§ SOURCE DATA:
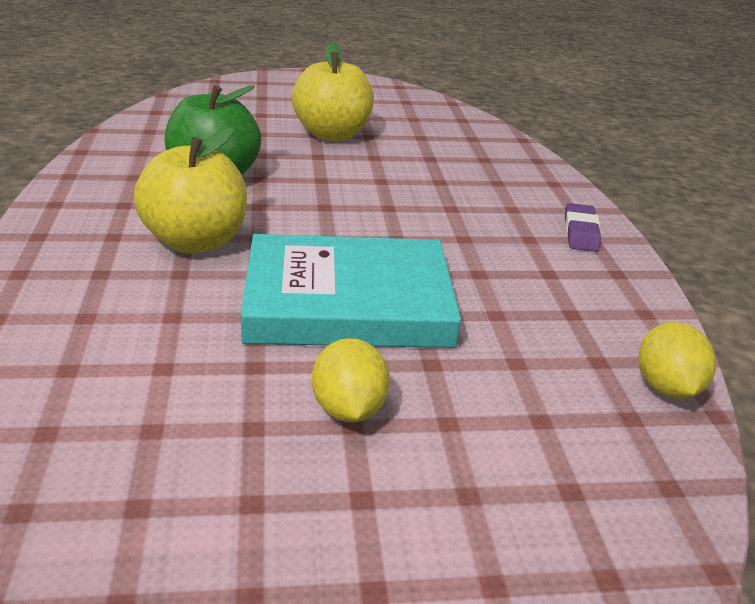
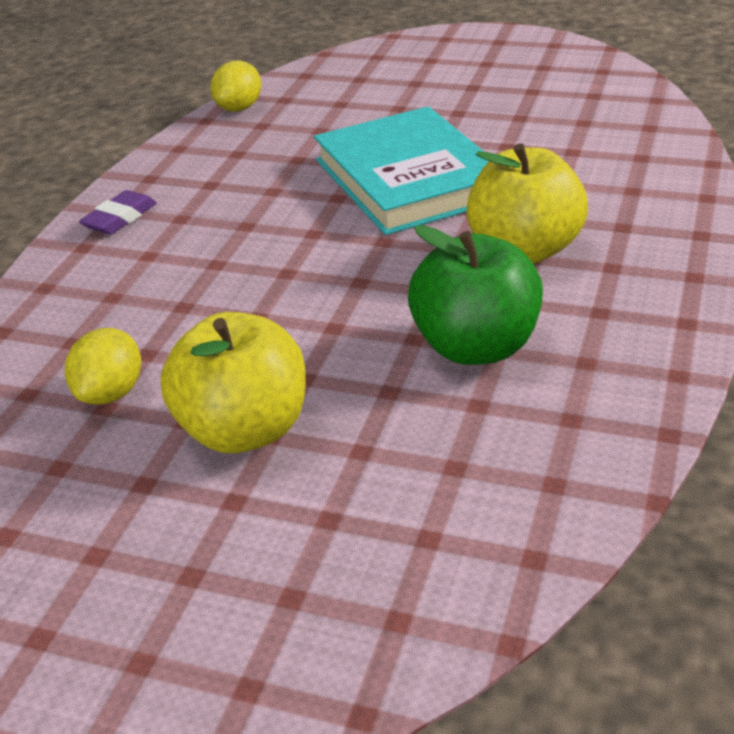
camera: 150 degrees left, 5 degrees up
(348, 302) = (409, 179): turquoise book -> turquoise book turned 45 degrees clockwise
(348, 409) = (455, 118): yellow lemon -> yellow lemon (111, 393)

§ WHAT YOU NEED TO DO:
Every line of the listing should be copied precisely, with images omitted.

§ SOLUTION FOR THIS EXERCISE:
camera: 150 degrees left, 5 degrees up
(348, 302) = (409, 179): turquoise book -> turquoise book turned 45 degrees clockwise
(348, 409) = (455, 118): yellow lemon -> yellow lemon (111, 393)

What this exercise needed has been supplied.